● **Work instructions**: Your answer should reproduce every line of the material in which the word "button" occurs.

● **Data for this task**:
_ _ _
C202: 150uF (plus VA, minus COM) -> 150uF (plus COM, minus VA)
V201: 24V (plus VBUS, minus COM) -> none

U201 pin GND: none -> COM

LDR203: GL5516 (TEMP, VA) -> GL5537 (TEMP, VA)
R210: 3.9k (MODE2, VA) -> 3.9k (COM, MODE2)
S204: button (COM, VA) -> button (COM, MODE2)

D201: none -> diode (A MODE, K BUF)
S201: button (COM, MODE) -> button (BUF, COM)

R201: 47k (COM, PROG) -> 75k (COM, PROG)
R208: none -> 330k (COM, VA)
_ _ _
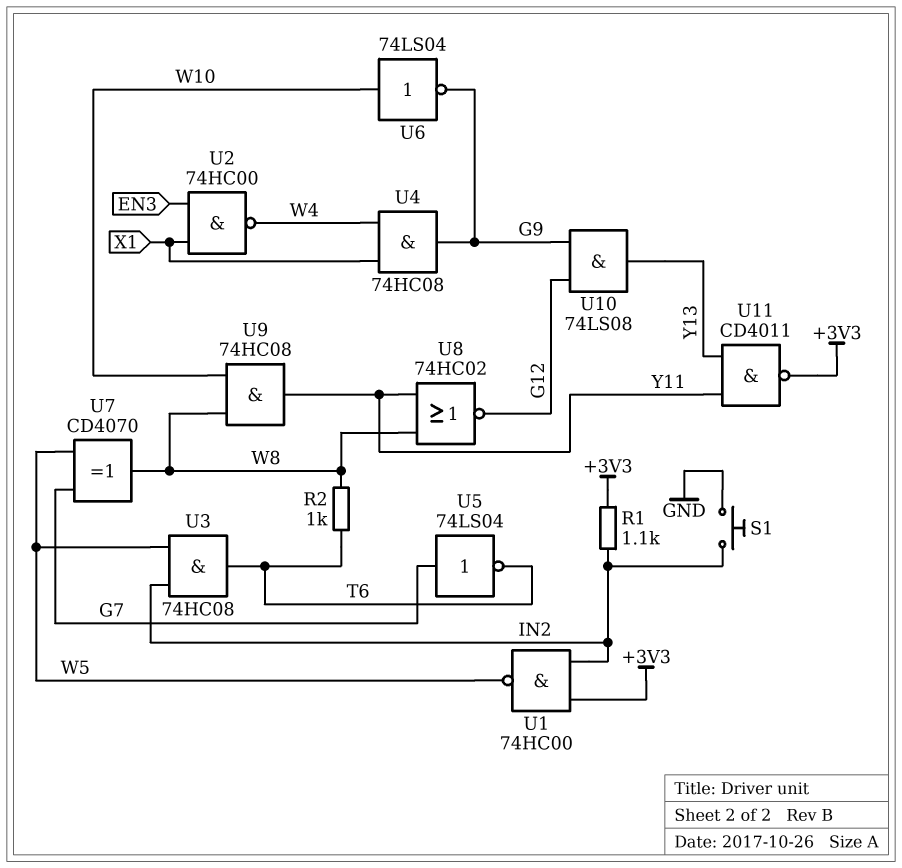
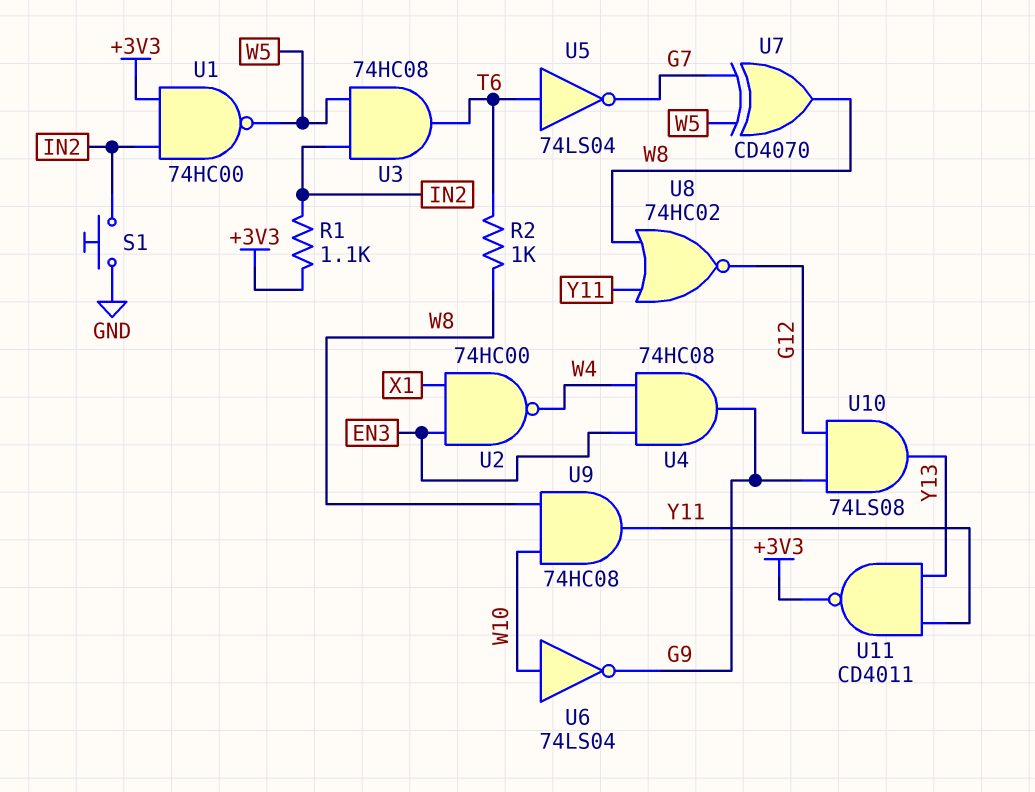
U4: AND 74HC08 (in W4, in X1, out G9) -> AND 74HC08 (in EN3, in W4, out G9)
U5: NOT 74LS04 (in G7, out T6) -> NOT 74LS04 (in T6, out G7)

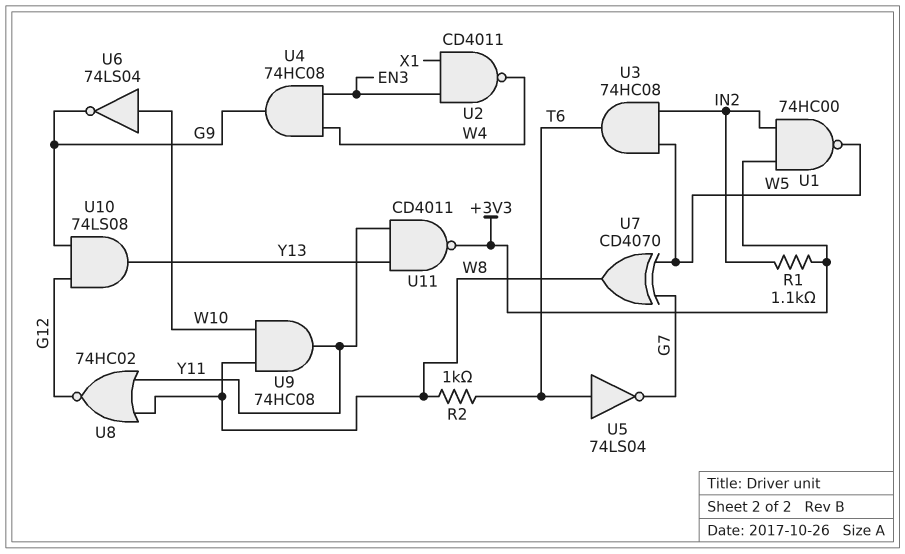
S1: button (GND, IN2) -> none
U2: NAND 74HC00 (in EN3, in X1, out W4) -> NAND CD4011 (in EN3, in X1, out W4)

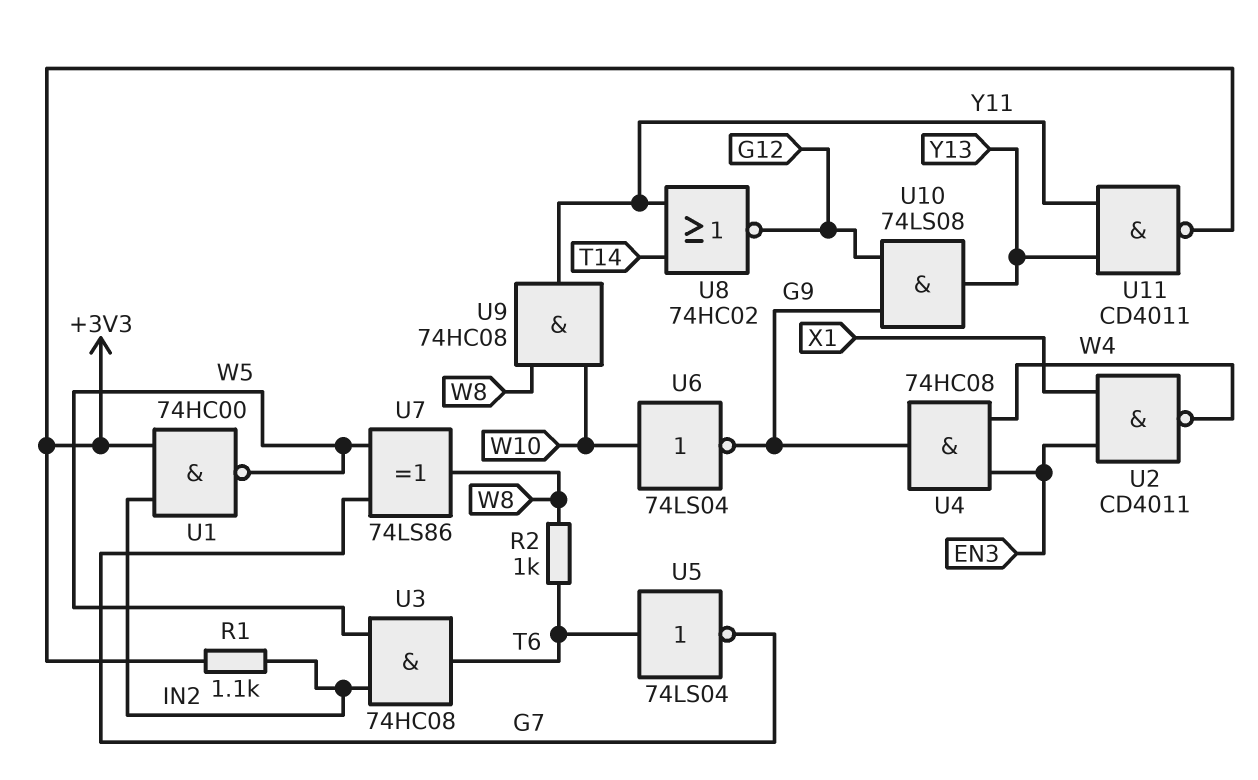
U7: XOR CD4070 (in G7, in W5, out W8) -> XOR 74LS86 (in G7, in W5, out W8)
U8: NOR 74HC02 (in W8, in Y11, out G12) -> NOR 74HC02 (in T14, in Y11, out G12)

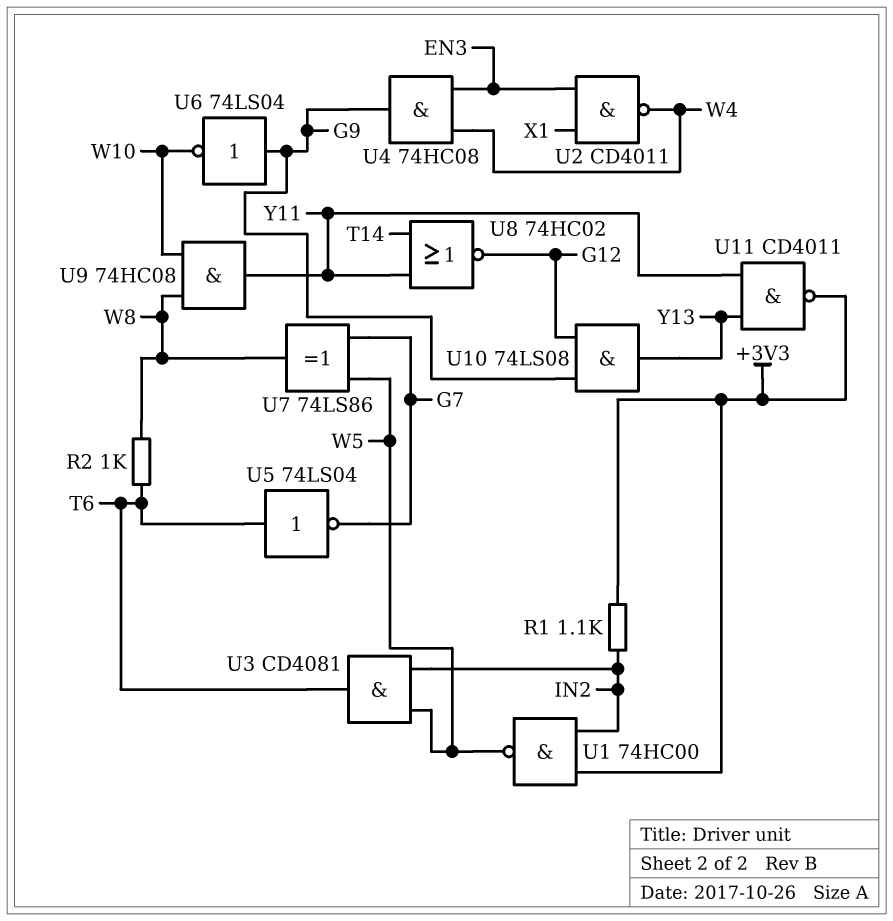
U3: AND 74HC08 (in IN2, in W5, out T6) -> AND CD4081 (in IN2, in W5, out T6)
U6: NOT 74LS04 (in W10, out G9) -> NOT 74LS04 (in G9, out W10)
_ _ _
● **Task output**:
S204: button (COM, VA) -> button (COM, MODE2)
S201: button (COM, MODE) -> button (BUF, COM)
S1: button (GND, IN2) -> none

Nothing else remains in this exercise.